Directive – The answer must be a word-for-word copy of the records below, with every picture left out.

Records supplied –
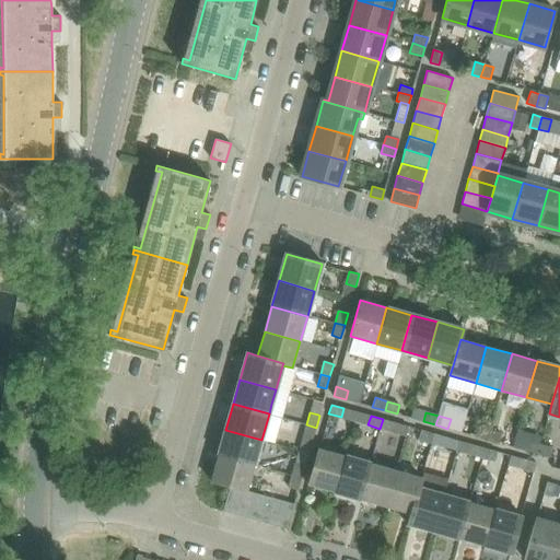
[(395,422),(383,419),(380,429),(393,432),(395,422)]
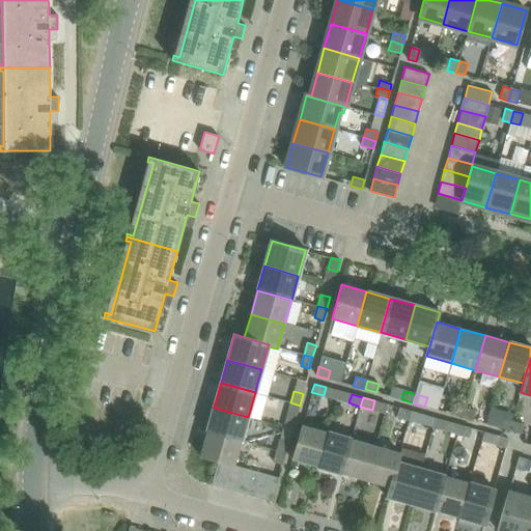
[(296,417),(300,406),(290,402),(287,414),(296,417)]
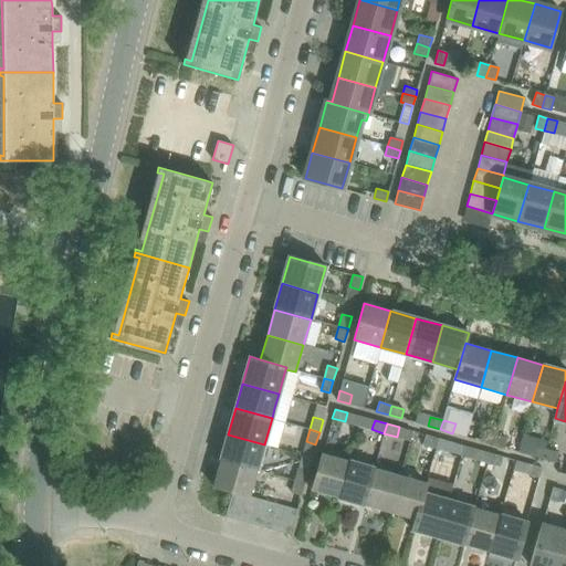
[(480,440),(492,444),(494,435),(482,431),(480,440)]
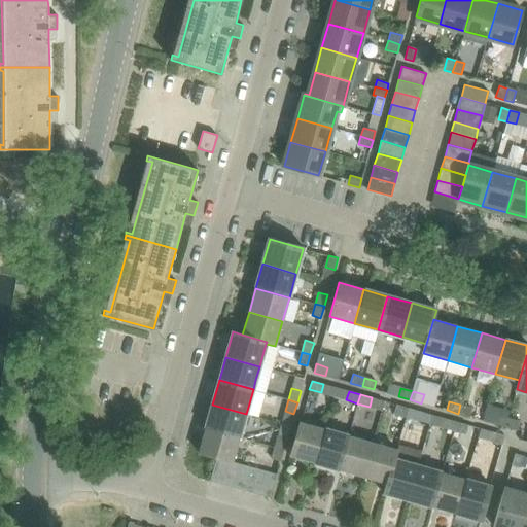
[(212,405),(206,428),(239,437),(246,414),(212,405)]
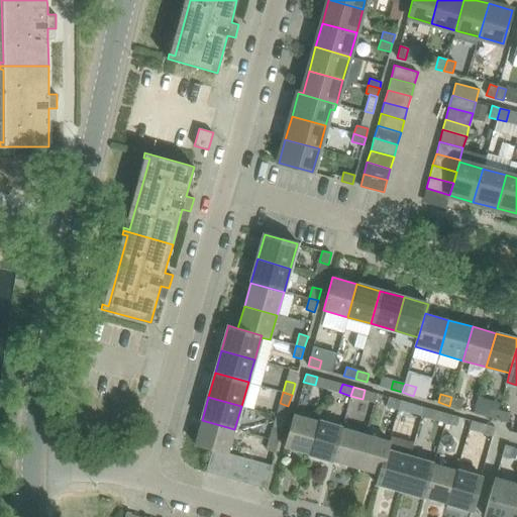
[(387,406),(398,409),(400,400),(389,397),(387,406)]
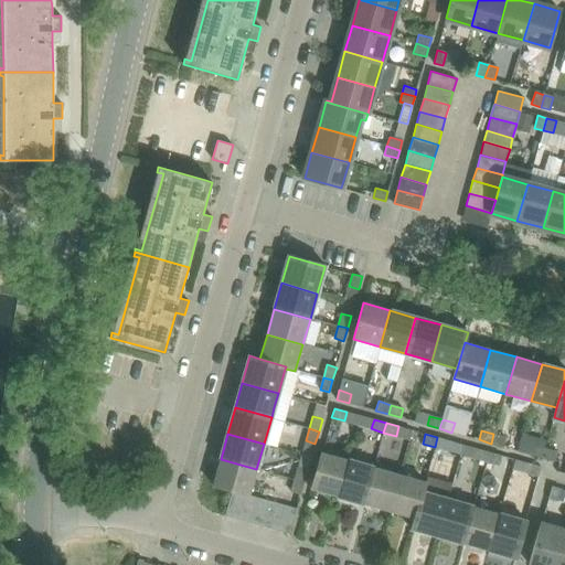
[(505,437),(493,434),(491,444),(503,447),(505,437)]
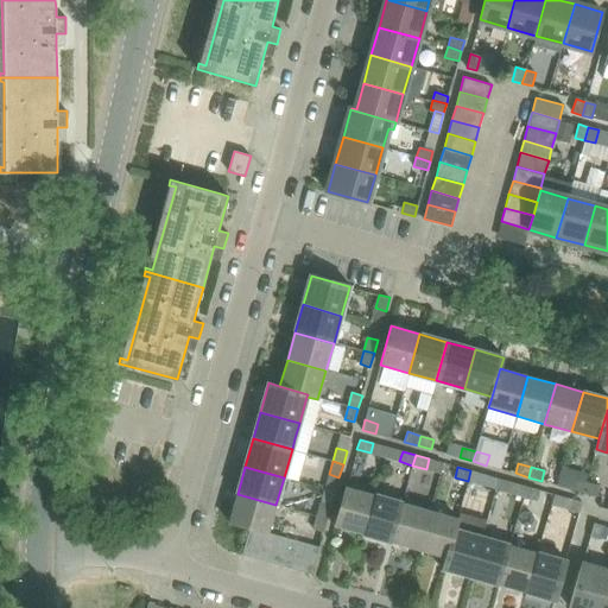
[(485,474),(470,470),(468,481),(481,485),(485,474)]
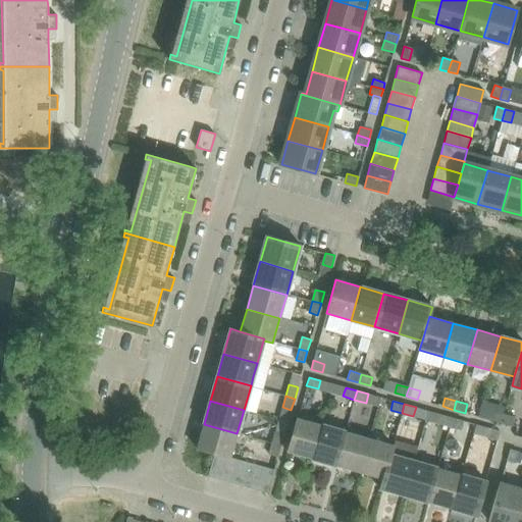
[(489,420),(501,423),(504,414),(491,411),(489,420)]
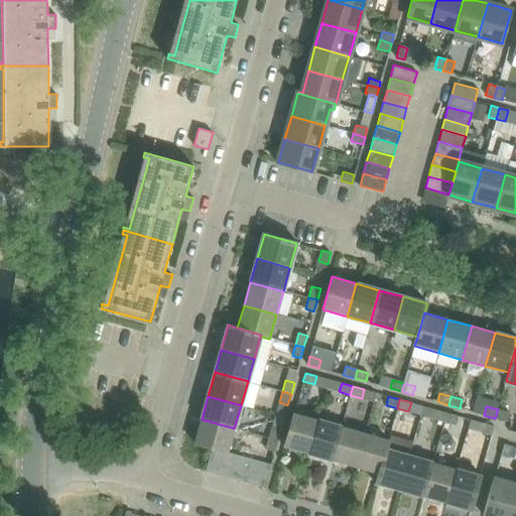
[(432,418),(444,421),(446,412),(435,409),(432,418)]
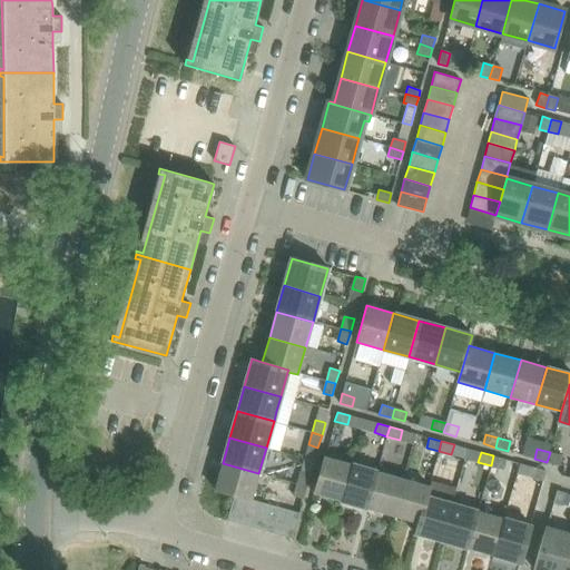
[(562,455),(550,452),(547,462),(559,465),(562,455)]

Finished task –
[(395,422),(383,419),(380,429),(393,432),(395,422)]
[(296,417),(300,406),(290,402),(287,414),(296,417)]
[(480,440),(492,444),(494,435),(482,431),(480,440)]
[(212,405),(206,428),(239,437),(246,414),(212,405)]
[(387,406),(398,409),(400,400),(389,397),(387,406)]
[(505,437),(493,434),(491,444),(503,447),(505,437)]
[(485,474),(470,470),(468,481),(481,485),(485,474)]
[(489,420),(501,423),(504,414),(491,411),(489,420)]
[(432,418),(444,421),(446,412),(435,409),(432,418)]
[(562,455),(550,452),(547,462),(559,465),(562,455)]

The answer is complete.